** Opening Data under study block **
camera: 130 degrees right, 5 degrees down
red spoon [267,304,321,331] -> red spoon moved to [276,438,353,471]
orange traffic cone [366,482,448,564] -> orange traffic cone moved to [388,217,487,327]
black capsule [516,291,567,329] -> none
** Closing Data under study block **
** Opening Data under study block **
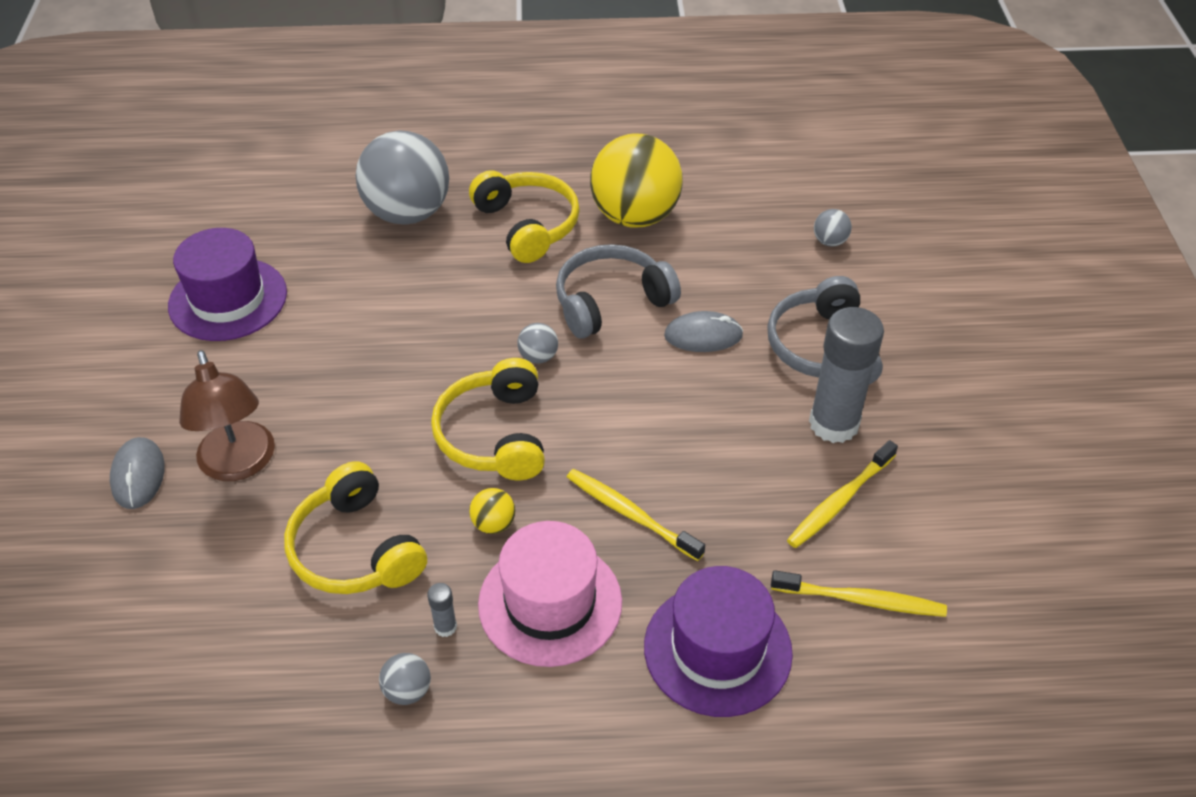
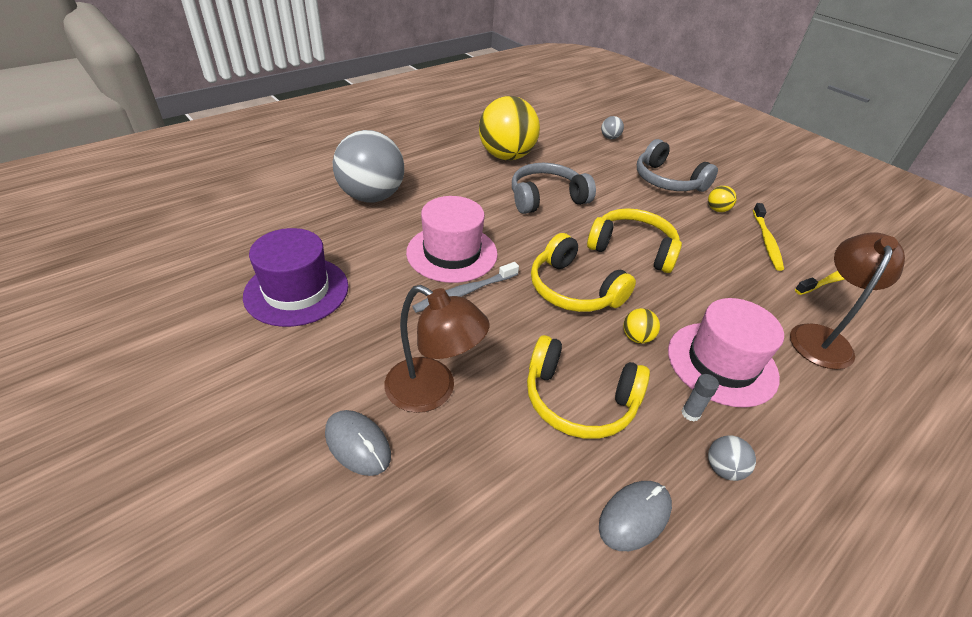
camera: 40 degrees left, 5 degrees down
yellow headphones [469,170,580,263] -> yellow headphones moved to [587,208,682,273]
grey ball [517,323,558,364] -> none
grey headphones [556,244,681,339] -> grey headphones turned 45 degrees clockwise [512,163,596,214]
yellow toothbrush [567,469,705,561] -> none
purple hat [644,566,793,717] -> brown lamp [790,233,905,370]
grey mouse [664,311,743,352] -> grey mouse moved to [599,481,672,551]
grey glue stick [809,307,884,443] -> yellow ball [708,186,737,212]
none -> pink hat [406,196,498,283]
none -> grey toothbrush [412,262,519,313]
** Closing Data under study block **
** Opening Data under study block **
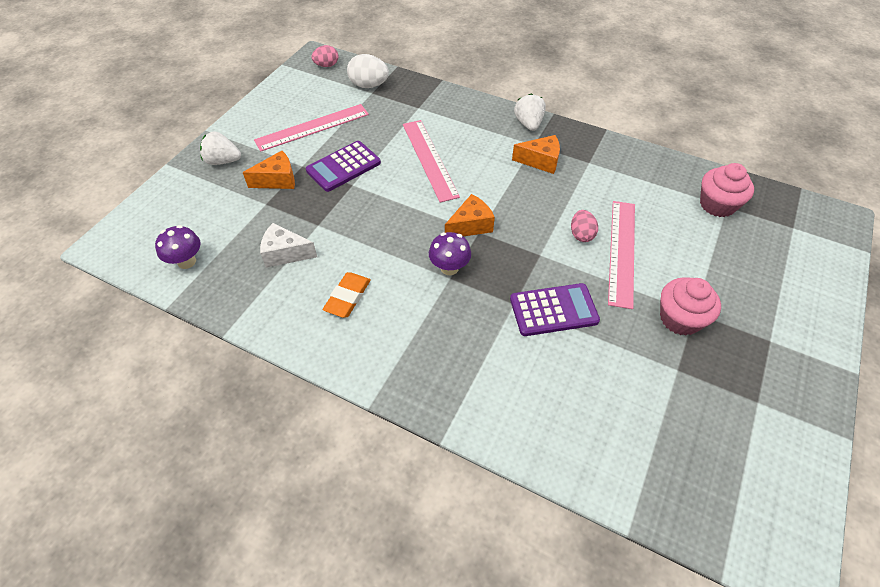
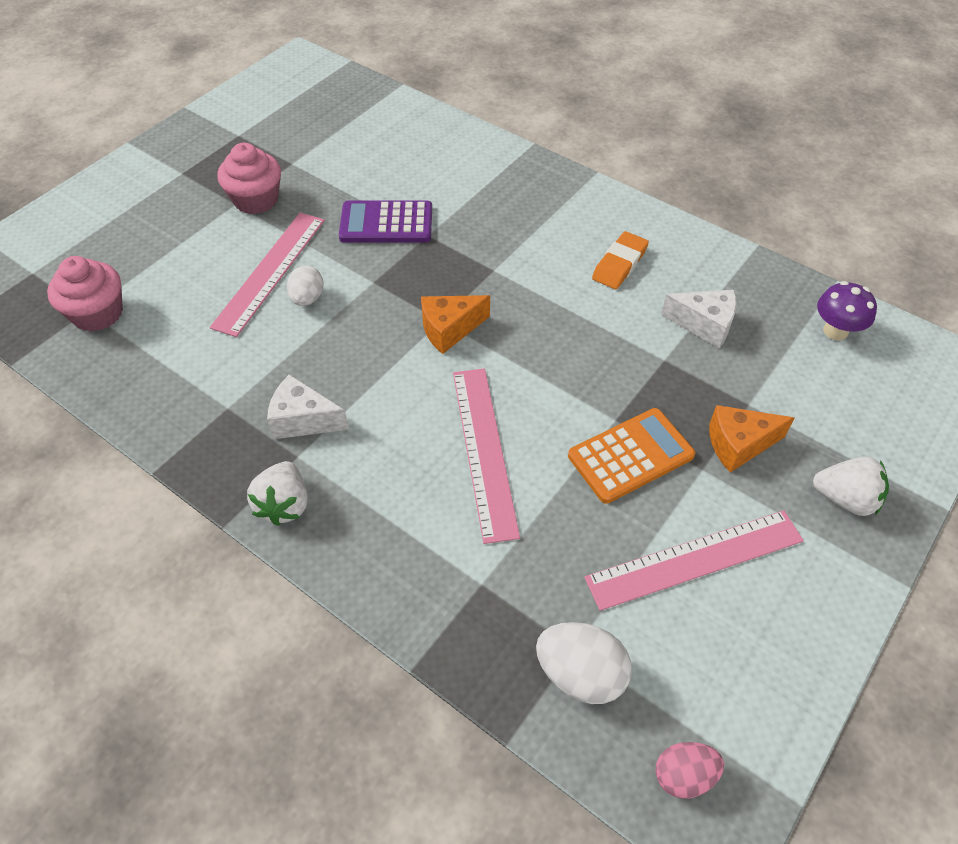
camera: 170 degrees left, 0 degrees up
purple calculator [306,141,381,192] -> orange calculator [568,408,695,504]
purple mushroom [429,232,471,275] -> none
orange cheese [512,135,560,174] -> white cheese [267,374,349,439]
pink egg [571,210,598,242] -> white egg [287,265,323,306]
** Closing Data under study block **
Your instructions
Copy out the lines of the data where the word "yellow" can be found.

Solved exercise
yellow headphones [469,170,580,263] -> yellow headphones moved to [587,208,682,273]
yellow toothbrush [567,469,705,561] -> none
grey glue stick [809,307,884,443] -> yellow ball [708,186,737,212]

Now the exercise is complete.